_WHAT TO WORK ON_
In the data that follows, find the line containing "(461, 142) = (456, 412): pink"; then quote that line and every line after it, exactly, through the last one.

--- DATA BELOW ---

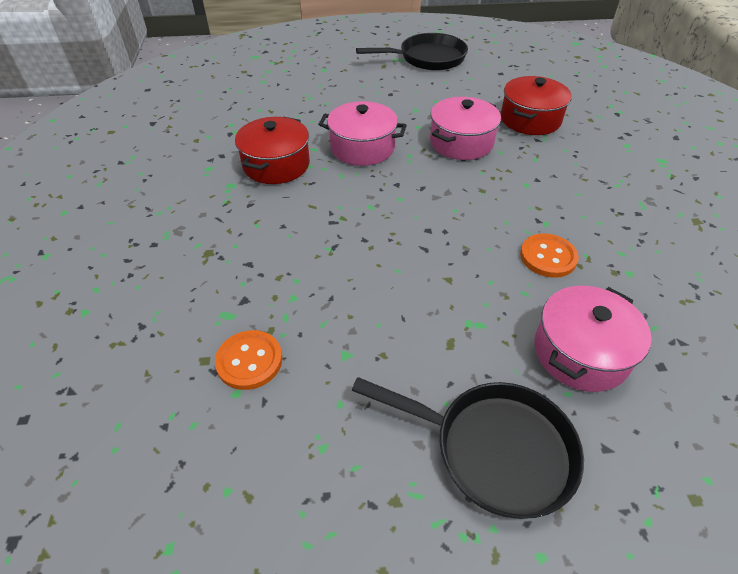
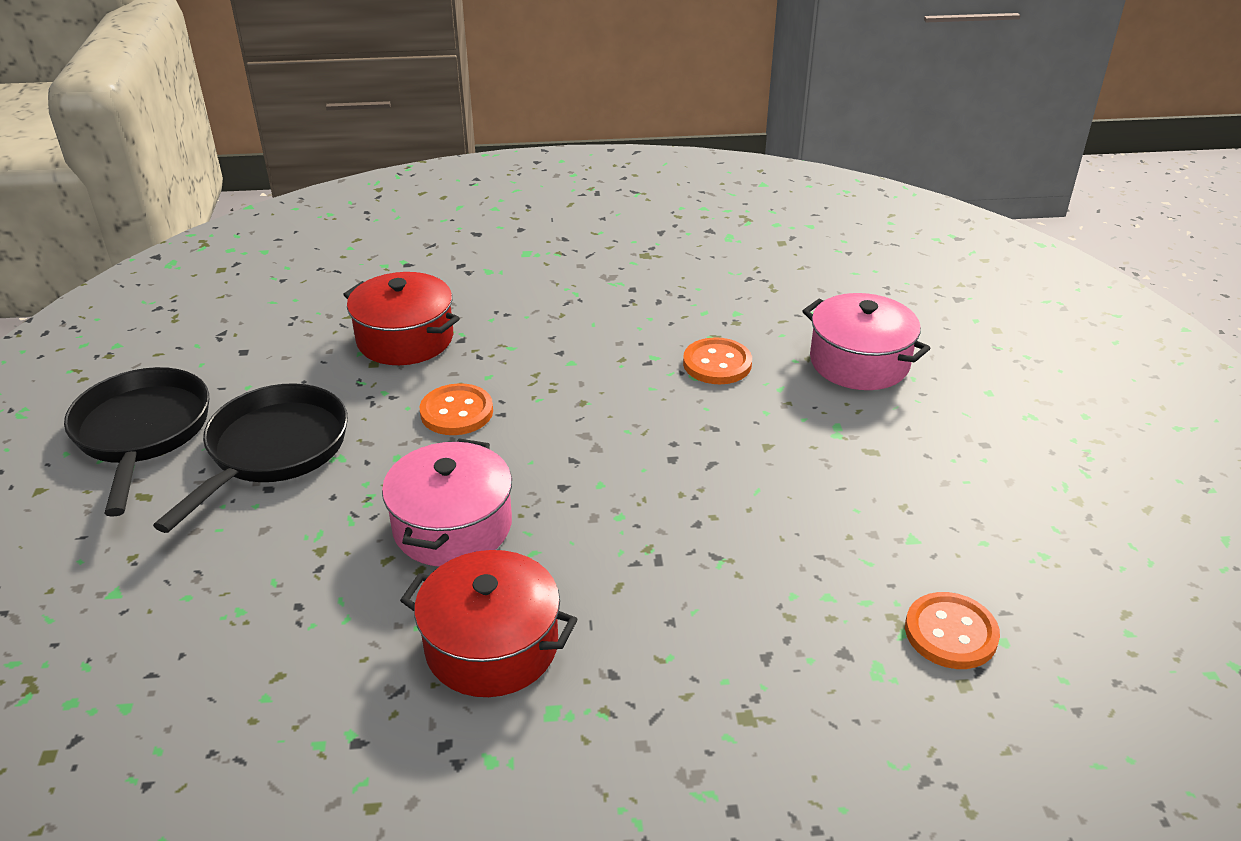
camera: 90 degrees left, 10 degrees down
(461, 142) = (456, 412): pink pot -> orange button
(494, 449) = (995, 431): black pan -> black pan (273, 450)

---

_ANSWER AREA_
(461, 142) = (456, 412): pink pot -> orange button
(494, 449) = (995, 431): black pan -> black pan (273, 450)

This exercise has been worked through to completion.